(Entries taken from a collection)
※ ※ ※

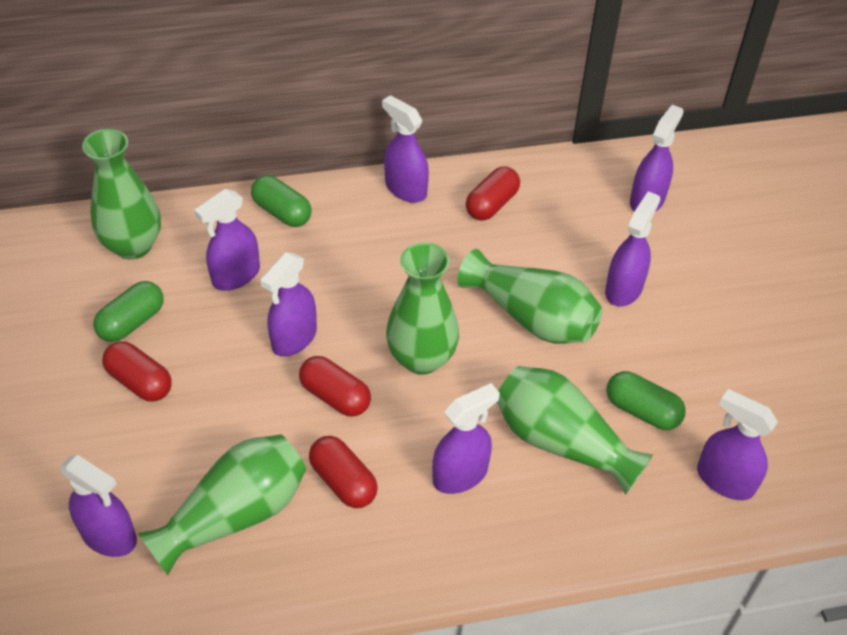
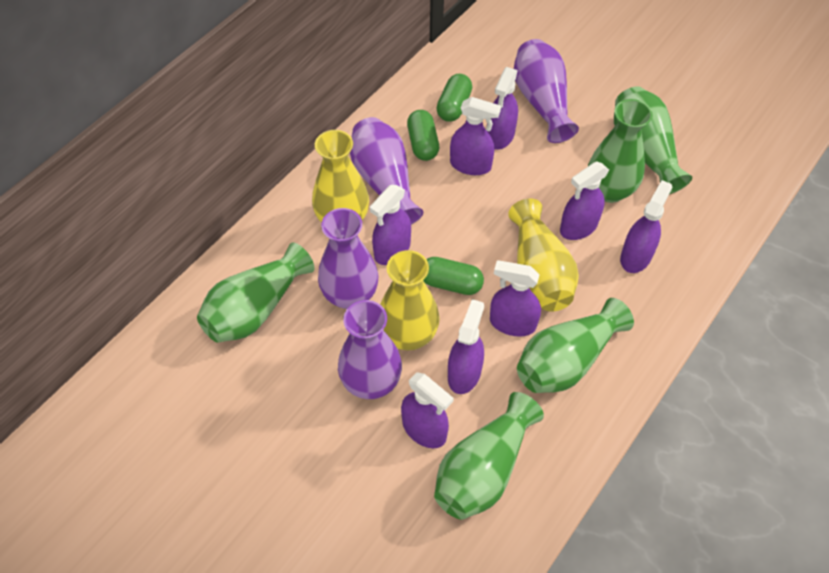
purple vase: 0 -> 4
red capsule: 4 -> 0
yellow vase: 0 -> 3

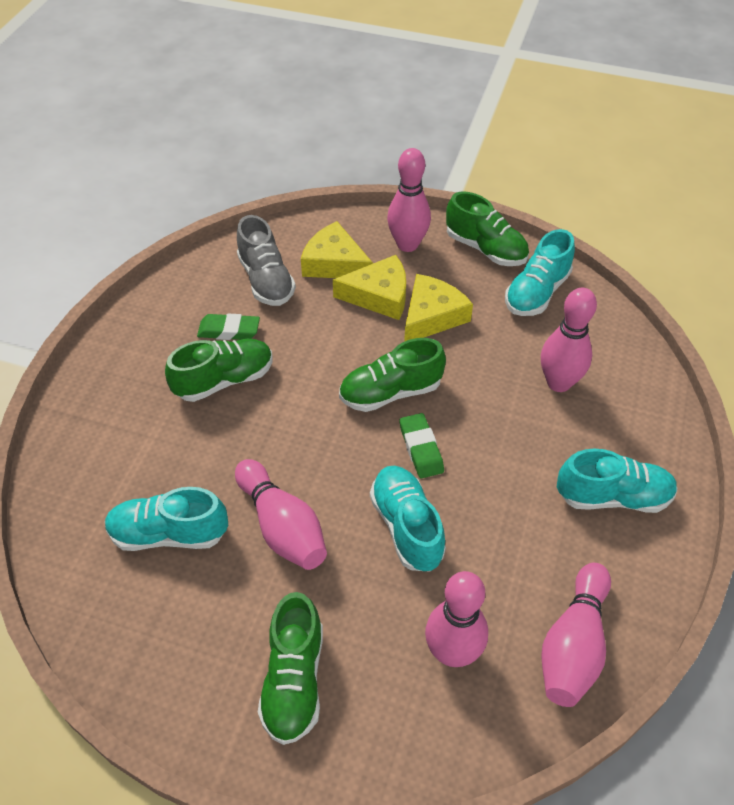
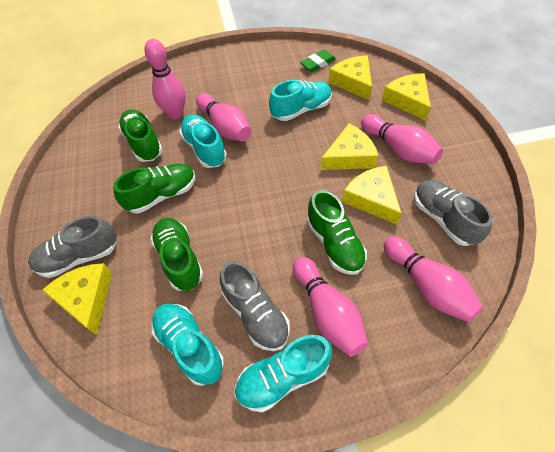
green eraser: 2 -> 1
grey shoe: 1 -> 3
yellow cheese: 3 -> 5

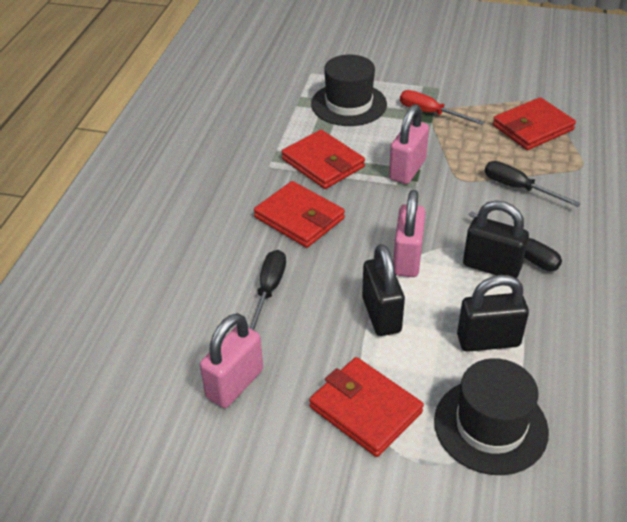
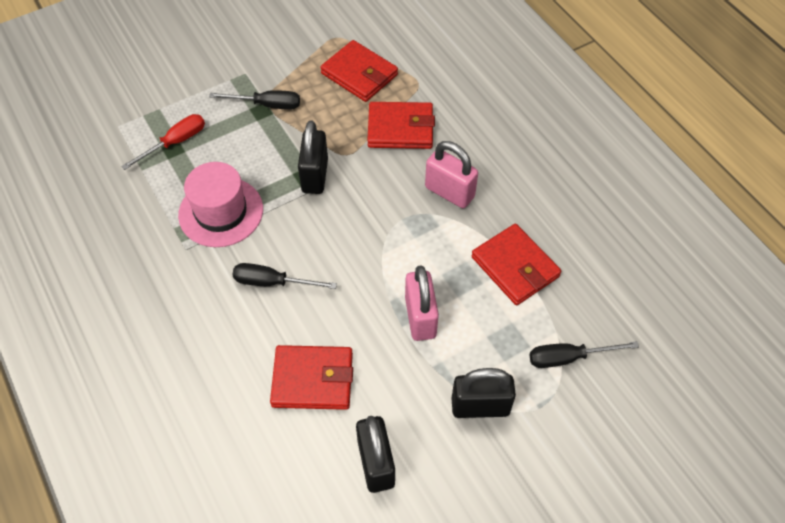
black hat: 2 -> 0
pink hat: 0 -> 1
pink padlock: 3 -> 2

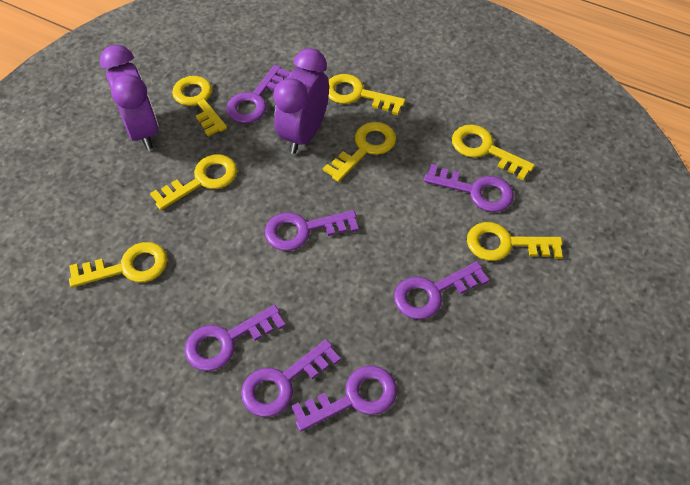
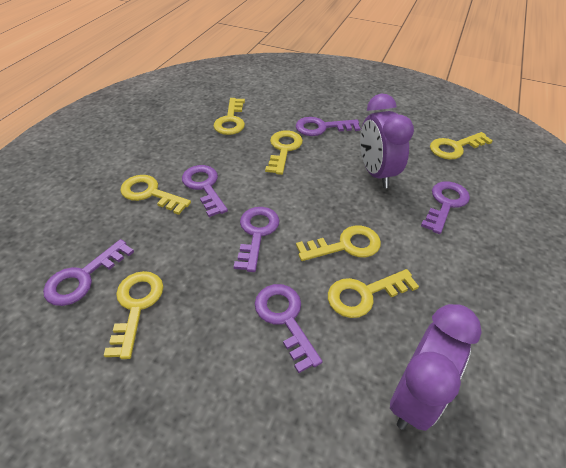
purple key: 7 -> 6

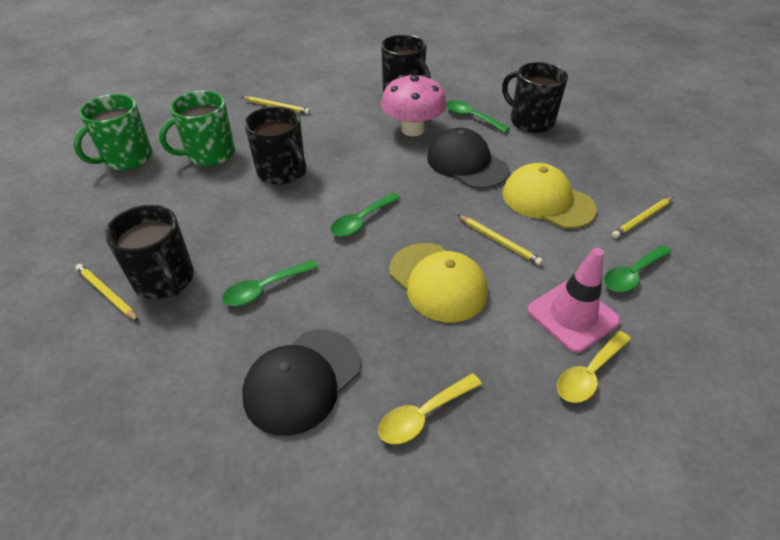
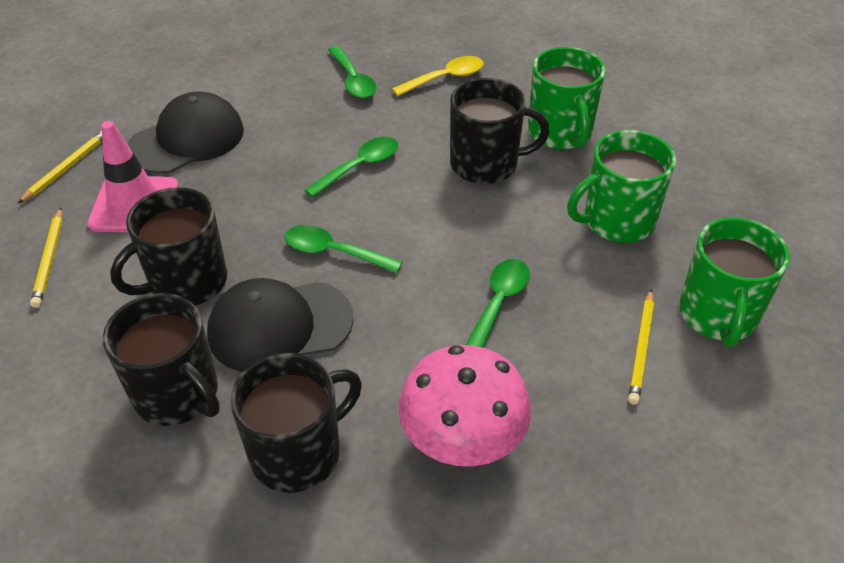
green mug: 2 -> 3
yellow cap: 2 -> 0
yellow pencil: 4 -> 3
yellow spoon: 2 -> 1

※ ※ ※

* _REQUIRED ACTION_:
Give back only the lines from the one that carries "red capsule: 4 -> 0" through the final line above, both included. Drop all pictures.

* _REPLY_:
red capsule: 4 -> 0
yellow vase: 0 -> 3

green eraser: 2 -> 1
grey shoe: 1 -> 3
yellow cheese: 3 -> 5

black hat: 2 -> 0
pink hat: 0 -> 1
pink padlock: 3 -> 2

purple key: 7 -> 6

green mug: 2 -> 3
yellow cap: 2 -> 0
yellow pencil: 4 -> 3
yellow spoon: 2 -> 1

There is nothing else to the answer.